++++ Dataset extract

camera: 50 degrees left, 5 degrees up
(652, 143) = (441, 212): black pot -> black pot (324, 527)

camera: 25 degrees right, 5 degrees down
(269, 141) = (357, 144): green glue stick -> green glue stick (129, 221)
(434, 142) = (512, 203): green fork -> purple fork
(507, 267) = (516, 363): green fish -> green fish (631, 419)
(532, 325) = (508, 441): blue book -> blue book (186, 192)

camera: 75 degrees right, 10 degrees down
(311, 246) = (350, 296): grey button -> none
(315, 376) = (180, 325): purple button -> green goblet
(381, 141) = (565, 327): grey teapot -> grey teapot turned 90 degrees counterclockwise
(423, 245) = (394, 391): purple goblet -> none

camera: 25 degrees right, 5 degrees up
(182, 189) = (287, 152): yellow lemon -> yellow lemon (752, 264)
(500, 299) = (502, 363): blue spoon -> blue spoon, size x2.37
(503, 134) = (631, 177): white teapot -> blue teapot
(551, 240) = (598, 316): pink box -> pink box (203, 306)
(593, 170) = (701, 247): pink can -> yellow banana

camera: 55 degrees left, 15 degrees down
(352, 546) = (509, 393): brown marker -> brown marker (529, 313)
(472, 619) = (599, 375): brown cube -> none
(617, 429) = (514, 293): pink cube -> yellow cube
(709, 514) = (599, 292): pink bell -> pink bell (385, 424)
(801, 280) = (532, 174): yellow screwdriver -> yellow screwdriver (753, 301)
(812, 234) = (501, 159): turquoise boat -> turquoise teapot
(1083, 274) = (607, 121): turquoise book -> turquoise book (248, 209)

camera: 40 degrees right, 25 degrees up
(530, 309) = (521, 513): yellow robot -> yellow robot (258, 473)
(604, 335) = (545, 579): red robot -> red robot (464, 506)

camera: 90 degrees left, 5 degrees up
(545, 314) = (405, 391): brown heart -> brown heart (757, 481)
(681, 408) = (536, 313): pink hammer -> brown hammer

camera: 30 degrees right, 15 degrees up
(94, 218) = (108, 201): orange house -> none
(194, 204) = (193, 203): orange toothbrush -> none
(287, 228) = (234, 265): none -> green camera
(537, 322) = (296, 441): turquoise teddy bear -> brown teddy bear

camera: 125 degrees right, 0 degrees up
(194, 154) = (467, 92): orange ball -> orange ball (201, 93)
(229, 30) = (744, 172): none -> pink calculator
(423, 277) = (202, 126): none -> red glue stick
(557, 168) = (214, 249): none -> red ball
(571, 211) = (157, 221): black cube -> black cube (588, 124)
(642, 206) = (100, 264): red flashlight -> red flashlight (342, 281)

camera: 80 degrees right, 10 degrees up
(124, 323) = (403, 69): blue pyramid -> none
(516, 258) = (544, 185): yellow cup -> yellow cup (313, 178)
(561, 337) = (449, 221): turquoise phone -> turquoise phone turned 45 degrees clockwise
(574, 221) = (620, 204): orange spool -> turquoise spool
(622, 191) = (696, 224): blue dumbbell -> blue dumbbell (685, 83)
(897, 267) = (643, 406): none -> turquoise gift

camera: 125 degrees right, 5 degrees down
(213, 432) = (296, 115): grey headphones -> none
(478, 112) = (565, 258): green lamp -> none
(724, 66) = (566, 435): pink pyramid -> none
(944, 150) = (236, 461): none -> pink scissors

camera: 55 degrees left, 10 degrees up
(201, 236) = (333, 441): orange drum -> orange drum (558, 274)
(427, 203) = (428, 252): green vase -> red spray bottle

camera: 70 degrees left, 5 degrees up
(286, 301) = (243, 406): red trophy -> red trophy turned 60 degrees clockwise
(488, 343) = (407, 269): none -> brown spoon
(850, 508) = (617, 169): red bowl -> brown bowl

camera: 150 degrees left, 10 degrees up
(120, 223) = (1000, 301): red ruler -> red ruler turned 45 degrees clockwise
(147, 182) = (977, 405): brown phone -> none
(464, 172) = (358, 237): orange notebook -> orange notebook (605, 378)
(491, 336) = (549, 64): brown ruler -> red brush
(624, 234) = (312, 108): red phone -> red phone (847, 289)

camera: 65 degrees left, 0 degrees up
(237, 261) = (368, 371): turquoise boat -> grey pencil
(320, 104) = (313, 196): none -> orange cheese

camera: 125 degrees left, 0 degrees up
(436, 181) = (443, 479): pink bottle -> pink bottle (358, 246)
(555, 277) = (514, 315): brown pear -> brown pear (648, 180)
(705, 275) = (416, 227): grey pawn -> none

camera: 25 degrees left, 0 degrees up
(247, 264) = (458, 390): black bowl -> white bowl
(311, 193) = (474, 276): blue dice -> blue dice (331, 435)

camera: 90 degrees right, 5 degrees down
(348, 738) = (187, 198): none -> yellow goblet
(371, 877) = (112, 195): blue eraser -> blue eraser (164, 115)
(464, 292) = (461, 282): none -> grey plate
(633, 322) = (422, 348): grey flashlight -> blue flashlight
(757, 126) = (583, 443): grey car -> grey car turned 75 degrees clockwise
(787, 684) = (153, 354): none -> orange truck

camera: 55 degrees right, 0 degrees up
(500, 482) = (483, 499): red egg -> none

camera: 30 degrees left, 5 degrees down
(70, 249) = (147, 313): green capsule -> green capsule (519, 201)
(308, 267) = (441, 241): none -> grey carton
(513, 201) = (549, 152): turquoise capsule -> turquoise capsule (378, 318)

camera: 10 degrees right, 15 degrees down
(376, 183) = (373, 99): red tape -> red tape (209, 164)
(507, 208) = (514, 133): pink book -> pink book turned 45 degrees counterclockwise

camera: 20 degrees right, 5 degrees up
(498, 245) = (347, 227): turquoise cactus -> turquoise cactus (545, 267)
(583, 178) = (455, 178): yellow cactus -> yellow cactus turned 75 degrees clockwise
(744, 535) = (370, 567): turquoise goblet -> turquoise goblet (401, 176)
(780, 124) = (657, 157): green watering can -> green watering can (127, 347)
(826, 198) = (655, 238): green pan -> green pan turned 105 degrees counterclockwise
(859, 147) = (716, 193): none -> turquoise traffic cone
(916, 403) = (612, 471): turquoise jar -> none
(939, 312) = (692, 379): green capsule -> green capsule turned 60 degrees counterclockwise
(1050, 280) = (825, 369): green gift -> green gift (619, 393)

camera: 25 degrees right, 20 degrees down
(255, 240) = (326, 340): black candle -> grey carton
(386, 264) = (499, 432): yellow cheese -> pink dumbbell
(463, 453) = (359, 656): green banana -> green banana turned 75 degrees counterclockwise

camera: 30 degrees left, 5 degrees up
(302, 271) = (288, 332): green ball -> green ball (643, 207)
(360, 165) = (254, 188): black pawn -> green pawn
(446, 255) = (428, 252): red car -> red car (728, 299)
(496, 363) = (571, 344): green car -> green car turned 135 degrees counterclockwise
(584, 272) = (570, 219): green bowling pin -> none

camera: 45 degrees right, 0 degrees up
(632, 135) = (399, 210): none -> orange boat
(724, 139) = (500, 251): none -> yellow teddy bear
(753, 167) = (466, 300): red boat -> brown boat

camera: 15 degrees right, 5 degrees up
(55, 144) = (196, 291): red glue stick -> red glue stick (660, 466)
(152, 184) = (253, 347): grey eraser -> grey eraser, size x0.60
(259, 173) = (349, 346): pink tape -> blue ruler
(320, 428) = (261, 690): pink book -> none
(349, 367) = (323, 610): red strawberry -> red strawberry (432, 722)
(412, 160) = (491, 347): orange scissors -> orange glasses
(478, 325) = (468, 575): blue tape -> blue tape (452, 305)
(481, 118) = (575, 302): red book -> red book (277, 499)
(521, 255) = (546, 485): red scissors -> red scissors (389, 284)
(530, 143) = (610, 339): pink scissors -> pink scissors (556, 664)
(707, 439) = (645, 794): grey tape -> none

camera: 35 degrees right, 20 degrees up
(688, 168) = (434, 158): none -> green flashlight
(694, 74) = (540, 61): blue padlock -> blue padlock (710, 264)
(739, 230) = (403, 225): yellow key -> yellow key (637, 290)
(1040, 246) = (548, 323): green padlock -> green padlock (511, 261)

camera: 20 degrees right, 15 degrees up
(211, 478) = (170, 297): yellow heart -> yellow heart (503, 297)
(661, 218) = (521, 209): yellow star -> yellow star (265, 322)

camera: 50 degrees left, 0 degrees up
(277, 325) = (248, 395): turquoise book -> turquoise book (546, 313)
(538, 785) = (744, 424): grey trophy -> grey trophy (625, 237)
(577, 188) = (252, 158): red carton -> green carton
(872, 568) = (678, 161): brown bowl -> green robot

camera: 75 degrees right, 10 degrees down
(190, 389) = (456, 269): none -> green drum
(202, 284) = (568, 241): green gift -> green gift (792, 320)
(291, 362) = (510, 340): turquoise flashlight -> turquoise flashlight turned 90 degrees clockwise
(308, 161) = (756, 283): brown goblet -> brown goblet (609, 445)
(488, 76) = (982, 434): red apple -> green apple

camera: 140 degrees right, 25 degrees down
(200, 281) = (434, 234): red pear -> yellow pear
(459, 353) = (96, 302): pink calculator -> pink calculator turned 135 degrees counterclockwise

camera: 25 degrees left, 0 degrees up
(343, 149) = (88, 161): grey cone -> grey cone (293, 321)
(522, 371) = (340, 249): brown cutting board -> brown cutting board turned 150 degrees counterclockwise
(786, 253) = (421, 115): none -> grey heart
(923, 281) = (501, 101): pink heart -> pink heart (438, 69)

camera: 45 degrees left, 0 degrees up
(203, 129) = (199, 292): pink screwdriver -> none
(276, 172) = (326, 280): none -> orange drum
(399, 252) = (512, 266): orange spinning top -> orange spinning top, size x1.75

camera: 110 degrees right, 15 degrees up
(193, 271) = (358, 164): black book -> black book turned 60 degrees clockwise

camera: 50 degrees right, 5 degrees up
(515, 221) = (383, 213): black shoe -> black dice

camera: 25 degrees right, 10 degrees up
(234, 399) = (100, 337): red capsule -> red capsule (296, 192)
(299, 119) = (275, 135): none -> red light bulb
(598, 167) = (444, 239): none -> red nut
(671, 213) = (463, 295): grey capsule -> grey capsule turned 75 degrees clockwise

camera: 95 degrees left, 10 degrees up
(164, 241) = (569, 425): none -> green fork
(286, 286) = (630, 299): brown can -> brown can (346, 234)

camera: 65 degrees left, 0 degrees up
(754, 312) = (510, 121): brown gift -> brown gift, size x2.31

++++++++

§ **Task**: The exercise is to copy out every line above that has the word "down" in it.

§ **Written answer**:
camera: 25 degrees right, 5 degrees down
camera: 75 degrees right, 10 degrees down
camera: 55 degrees left, 15 degrees down
camera: 125 degrees right, 5 degrees down
camera: 90 degrees right, 5 degrees down
camera: 30 degrees left, 5 degrees down
camera: 10 degrees right, 15 degrees down
camera: 25 degrees right, 20 degrees down
camera: 75 degrees right, 10 degrees down
camera: 140 degrees right, 25 degrees down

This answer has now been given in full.